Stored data

· · · · · · ·

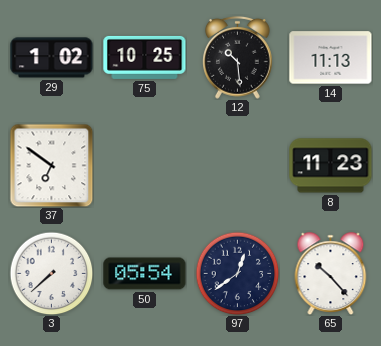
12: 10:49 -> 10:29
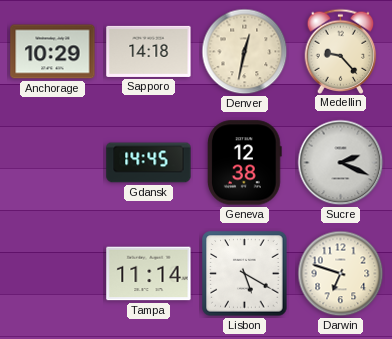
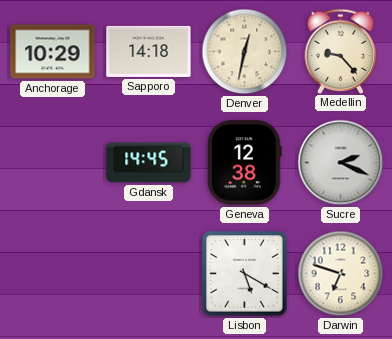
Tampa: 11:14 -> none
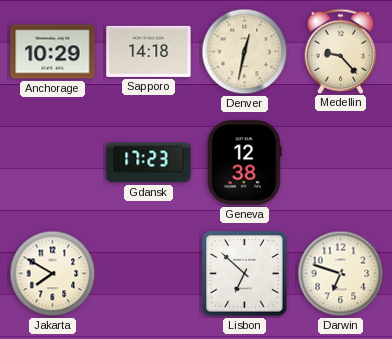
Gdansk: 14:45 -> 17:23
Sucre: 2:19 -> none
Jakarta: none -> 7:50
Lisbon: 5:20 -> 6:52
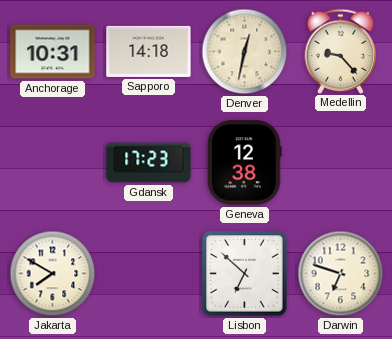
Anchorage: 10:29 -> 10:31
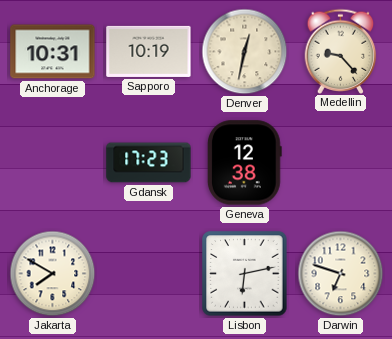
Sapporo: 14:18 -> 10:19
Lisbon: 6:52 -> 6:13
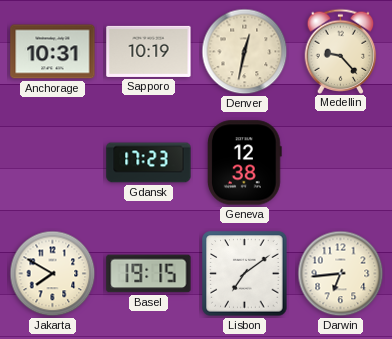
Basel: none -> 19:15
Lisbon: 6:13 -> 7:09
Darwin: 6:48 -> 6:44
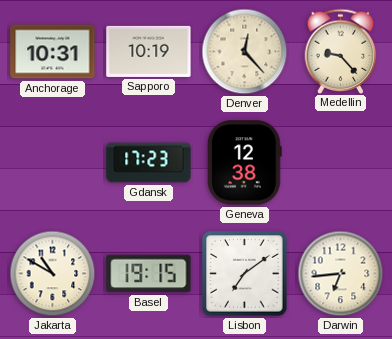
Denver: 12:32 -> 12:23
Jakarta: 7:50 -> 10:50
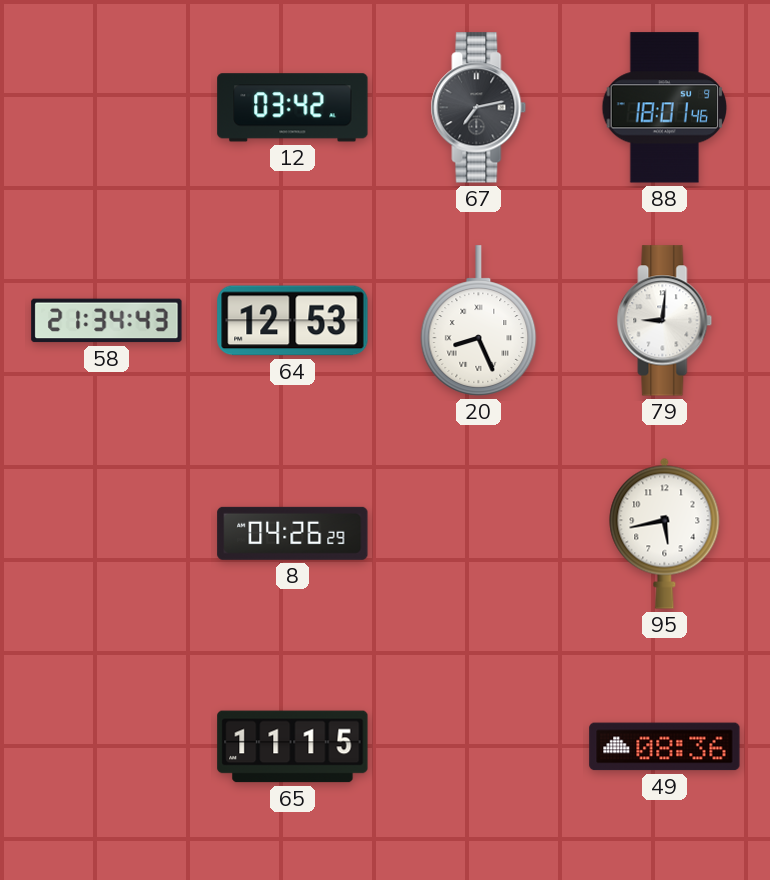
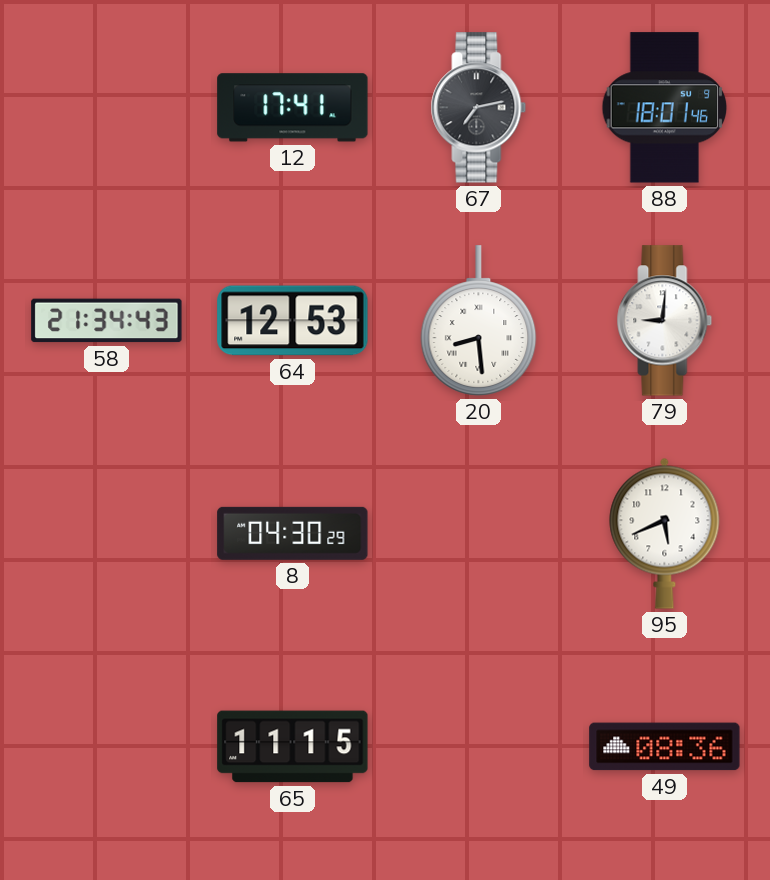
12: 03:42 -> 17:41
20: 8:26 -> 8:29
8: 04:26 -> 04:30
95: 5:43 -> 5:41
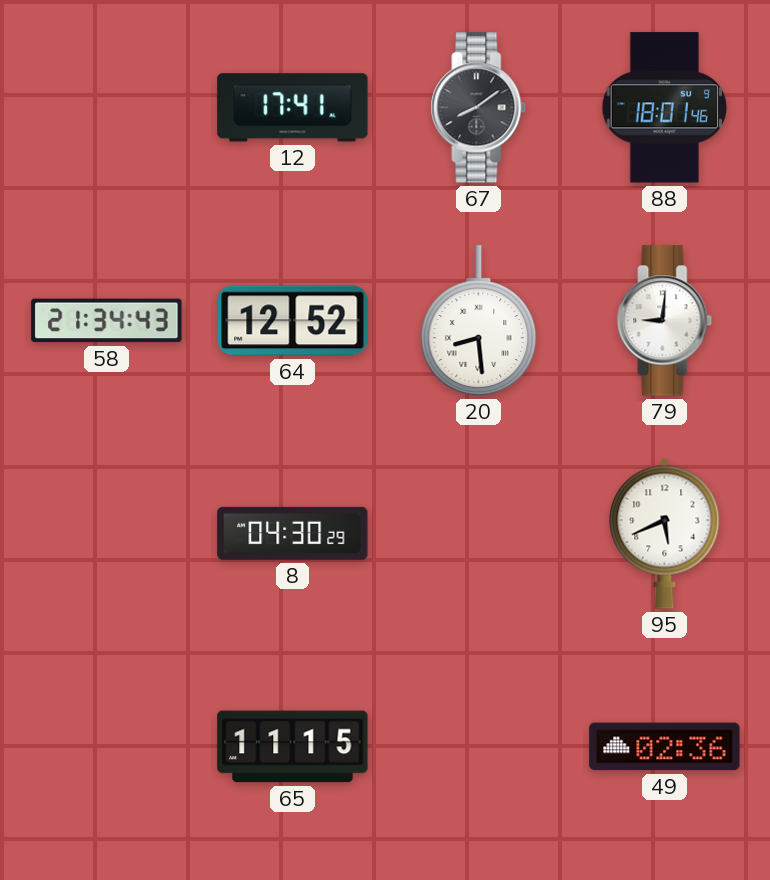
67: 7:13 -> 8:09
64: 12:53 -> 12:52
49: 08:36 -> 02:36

· · · · · · ·

* _Task description_
Copy every line of the records above word for word, without the picture lines.

* _Complete response_
12: 10:49 -> 10:29
Tampa: 11:14 -> none
Gdansk: 14:45 -> 17:23
Sucre: 2:19 -> none
Jakarta: none -> 7:50
Lisbon: 5:20 -> 6:52
Anchorage: 10:29 -> 10:31
Sapporo: 14:18 -> 10:19
Lisbon: 6:52 -> 6:13
Basel: none -> 19:15
Lisbon: 6:13 -> 7:09
Darwin: 6:48 -> 6:44
Denver: 12:32 -> 12:23
Jakarta: 7:50 -> 10:50
12: 03:42 -> 17:41
20: 8:26 -> 8:29
8: 04:26 -> 04:30
95: 5:43 -> 5:41
67: 7:13 -> 8:09
64: 12:53 -> 12:52
49: 08:36 -> 02:36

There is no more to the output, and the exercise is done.